AIM OF THE TASK: From the line with "(637, 269) = (602, 285): brown eraser -> none" to the final line, print the records exactly as they are.

** DATA PROVIDED follows **

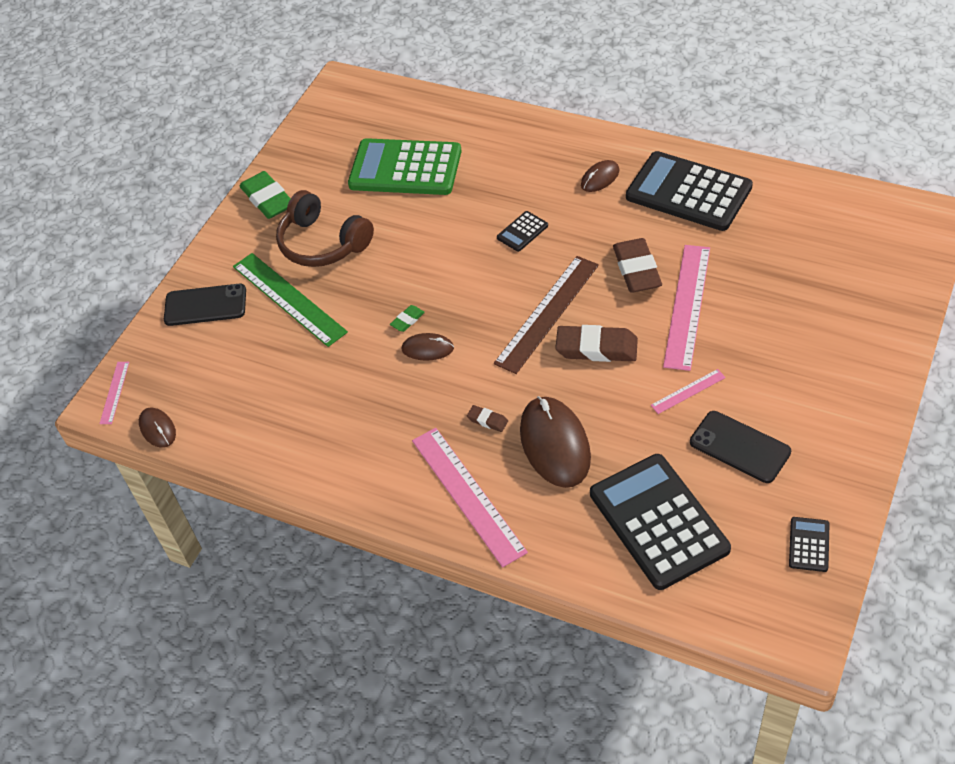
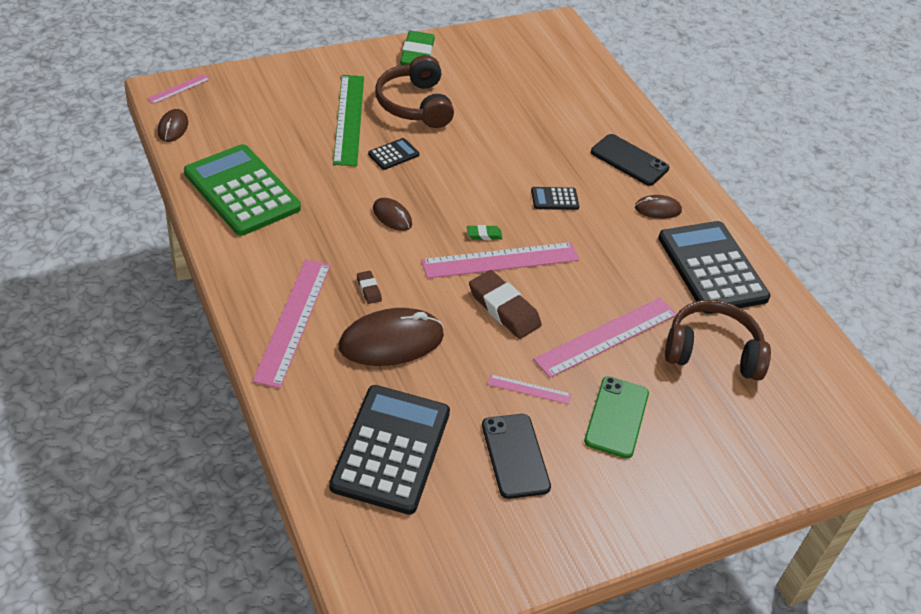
camera: 30 degrees right, 5 degrees down
(205, 305) = (295, 84): black phone -> black phone (629, 160)
(405, 168) = (529, 102): green calculator -> green calculator (242, 191)
(407, 320) = (403, 190): green eraser -> green eraser (484, 235)
(547, 313) = (500, 260): brown ruler -> pink ruler
(555, 444) = (391, 341): brown mouse -> brown mouse turned 45 degrees clockwise
(637, 269) = (602, 285): brown eraser -> none
(763, 255) = (712, 351): none -> brown headphones
(765, 358) = (616, 417): none -> green phone
(809, 544) = (474, 562): black calculator -> black calculator (393, 154)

** End of DATA PROVIDED **

WRITTEN REPLY:
(637, 269) = (602, 285): brown eraser -> none
(763, 255) = (712, 351): none -> brown headphones
(765, 358) = (616, 417): none -> green phone
(809, 544) = (474, 562): black calculator -> black calculator (393, 154)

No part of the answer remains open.